YOUR OBJECTIVE.
In full and unchanged, output the entries that follow.

Top of DATASET ENTRIES

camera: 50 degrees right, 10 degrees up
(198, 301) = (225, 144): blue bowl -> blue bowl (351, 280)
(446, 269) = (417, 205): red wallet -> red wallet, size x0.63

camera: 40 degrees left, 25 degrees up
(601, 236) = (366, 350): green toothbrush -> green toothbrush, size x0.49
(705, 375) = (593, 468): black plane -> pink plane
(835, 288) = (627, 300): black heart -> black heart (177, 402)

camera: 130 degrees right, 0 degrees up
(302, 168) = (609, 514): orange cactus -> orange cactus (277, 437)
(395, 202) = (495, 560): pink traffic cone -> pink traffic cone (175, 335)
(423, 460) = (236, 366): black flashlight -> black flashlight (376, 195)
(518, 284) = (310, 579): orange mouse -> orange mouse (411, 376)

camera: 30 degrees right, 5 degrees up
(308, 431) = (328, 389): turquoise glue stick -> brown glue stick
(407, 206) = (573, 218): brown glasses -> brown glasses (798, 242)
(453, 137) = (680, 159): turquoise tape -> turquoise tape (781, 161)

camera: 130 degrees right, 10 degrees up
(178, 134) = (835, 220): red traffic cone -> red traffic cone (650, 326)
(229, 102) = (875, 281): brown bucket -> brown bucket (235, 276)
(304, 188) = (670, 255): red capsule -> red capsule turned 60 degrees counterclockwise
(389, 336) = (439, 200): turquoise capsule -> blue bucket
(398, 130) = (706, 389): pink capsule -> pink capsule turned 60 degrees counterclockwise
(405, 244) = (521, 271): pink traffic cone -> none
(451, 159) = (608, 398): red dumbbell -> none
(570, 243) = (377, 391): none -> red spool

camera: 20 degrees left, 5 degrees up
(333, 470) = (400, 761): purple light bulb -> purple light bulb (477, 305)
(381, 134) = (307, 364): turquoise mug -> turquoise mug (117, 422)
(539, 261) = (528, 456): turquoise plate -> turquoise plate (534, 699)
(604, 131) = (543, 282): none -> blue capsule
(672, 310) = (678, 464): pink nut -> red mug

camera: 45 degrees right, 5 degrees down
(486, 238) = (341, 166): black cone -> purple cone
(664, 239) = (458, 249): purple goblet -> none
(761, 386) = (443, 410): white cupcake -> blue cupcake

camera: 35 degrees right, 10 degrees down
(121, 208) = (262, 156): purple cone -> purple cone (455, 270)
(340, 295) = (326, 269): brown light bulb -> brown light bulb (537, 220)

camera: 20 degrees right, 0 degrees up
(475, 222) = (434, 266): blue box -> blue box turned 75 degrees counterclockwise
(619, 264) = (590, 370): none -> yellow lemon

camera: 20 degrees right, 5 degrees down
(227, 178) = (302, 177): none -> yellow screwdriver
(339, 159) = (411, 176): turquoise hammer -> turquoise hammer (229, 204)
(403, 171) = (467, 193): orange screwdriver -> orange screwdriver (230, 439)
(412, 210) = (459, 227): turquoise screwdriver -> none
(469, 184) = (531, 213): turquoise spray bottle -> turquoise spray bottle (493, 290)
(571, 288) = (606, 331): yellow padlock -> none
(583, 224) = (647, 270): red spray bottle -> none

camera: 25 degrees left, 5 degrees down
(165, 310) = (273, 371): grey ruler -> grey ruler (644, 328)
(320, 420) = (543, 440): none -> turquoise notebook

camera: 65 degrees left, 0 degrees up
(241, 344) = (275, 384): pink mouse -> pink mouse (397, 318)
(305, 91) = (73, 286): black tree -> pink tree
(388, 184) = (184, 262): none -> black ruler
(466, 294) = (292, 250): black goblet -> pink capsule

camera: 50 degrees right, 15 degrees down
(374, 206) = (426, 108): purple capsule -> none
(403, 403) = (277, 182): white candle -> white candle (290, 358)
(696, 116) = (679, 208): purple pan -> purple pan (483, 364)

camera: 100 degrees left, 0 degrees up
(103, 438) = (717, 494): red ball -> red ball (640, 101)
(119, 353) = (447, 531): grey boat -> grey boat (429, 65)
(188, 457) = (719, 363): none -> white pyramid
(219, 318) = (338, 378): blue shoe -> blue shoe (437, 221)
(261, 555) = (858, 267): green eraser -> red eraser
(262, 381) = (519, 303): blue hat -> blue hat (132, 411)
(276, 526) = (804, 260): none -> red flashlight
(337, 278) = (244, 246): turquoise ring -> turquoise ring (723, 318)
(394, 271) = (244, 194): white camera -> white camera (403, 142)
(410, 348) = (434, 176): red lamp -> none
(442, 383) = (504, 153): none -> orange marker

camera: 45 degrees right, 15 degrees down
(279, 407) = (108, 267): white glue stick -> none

Bottom of DATASET ENTRIES

SOLUTION FOR THIS PROBLEM.
camera: 50 degrees right, 10 degrees up
(198, 301) = (225, 144): blue bowl -> blue bowl (351, 280)
(446, 269) = (417, 205): red wallet -> red wallet, size x0.63

camera: 40 degrees left, 25 degrees up
(601, 236) = (366, 350): green toothbrush -> green toothbrush, size x0.49
(705, 375) = (593, 468): black plane -> pink plane
(835, 288) = (627, 300): black heart -> black heart (177, 402)

camera: 130 degrees right, 0 degrees up
(302, 168) = (609, 514): orange cactus -> orange cactus (277, 437)
(395, 202) = (495, 560): pink traffic cone -> pink traffic cone (175, 335)
(423, 460) = (236, 366): black flashlight -> black flashlight (376, 195)
(518, 284) = (310, 579): orange mouse -> orange mouse (411, 376)

camera: 30 degrees right, 5 degrees up
(308, 431) = (328, 389): turquoise glue stick -> brown glue stick
(407, 206) = (573, 218): brown glasses -> brown glasses (798, 242)
(453, 137) = (680, 159): turquoise tape -> turquoise tape (781, 161)

camera: 130 degrees right, 10 degrees up
(178, 134) = (835, 220): red traffic cone -> red traffic cone (650, 326)
(229, 102) = (875, 281): brown bucket -> brown bucket (235, 276)
(304, 188) = (670, 255): red capsule -> red capsule turned 60 degrees counterclockwise
(389, 336) = (439, 200): turquoise capsule -> blue bucket
(398, 130) = (706, 389): pink capsule -> pink capsule turned 60 degrees counterclockwise
(405, 244) = (521, 271): pink traffic cone -> none
(451, 159) = (608, 398): red dumbbell -> none
(570, 243) = (377, 391): none -> red spool

camera: 20 degrees left, 5 degrees up
(333, 470) = (400, 761): purple light bulb -> purple light bulb (477, 305)
(381, 134) = (307, 364): turquoise mug -> turquoise mug (117, 422)
(539, 261) = (528, 456): turquoise plate -> turquoise plate (534, 699)
(604, 131) = (543, 282): none -> blue capsule
(672, 310) = (678, 464): pink nut -> red mug

camera: 45 degrees right, 5 degrees down
(486, 238) = (341, 166): black cone -> purple cone
(664, 239) = (458, 249): purple goblet -> none
(761, 386) = (443, 410): white cupcake -> blue cupcake

camera: 35 degrees right, 10 degrees down
(121, 208) = (262, 156): purple cone -> purple cone (455, 270)
(340, 295) = (326, 269): brown light bulb -> brown light bulb (537, 220)

camera: 20 degrees right, 0 degrees up
(475, 222) = (434, 266): blue box -> blue box turned 75 degrees counterclockwise
(619, 264) = (590, 370): none -> yellow lemon

camera: 20 degrees right, 5 degrees down
(227, 178) = (302, 177): none -> yellow screwdriver
(339, 159) = (411, 176): turquoise hammer -> turquoise hammer (229, 204)
(403, 171) = (467, 193): orange screwdriver -> orange screwdriver (230, 439)
(412, 210) = (459, 227): turquoise screwdriver -> none
(469, 184) = (531, 213): turquoise spray bottle -> turquoise spray bottle (493, 290)
(571, 288) = (606, 331): yellow padlock -> none
(583, 224) = (647, 270): red spray bottle -> none

camera: 25 degrees left, 5 degrees down
(165, 310) = (273, 371): grey ruler -> grey ruler (644, 328)
(320, 420) = (543, 440): none -> turquoise notebook

camera: 65 degrees left, 0 degrees up
(241, 344) = (275, 384): pink mouse -> pink mouse (397, 318)
(305, 91) = (73, 286): black tree -> pink tree
(388, 184) = (184, 262): none -> black ruler
(466, 294) = (292, 250): black goblet -> pink capsule

camera: 50 degrees right, 15 degrees down
(374, 206) = (426, 108): purple capsule -> none
(403, 403) = (277, 182): white candle -> white candle (290, 358)
(696, 116) = (679, 208): purple pan -> purple pan (483, 364)

camera: 100 degrees left, 0 degrees up
(103, 438) = (717, 494): red ball -> red ball (640, 101)
(119, 353) = (447, 531): grey boat -> grey boat (429, 65)
(188, 457) = (719, 363): none -> white pyramid
(219, 318) = (338, 378): blue shoe -> blue shoe (437, 221)
(261, 555) = (858, 267): green eraser -> red eraser
(262, 381) = (519, 303): blue hat -> blue hat (132, 411)
(276, 526) = (804, 260): none -> red flashlight
(337, 278) = (244, 246): turquoise ring -> turquoise ring (723, 318)
(394, 271) = (244, 194): white camera -> white camera (403, 142)
(410, 348) = (434, 176): red lamp -> none
(442, 383) = (504, 153): none -> orange marker

camera: 45 degrees right, 15 degrees down
(279, 407) = (108, 267): white glue stick -> none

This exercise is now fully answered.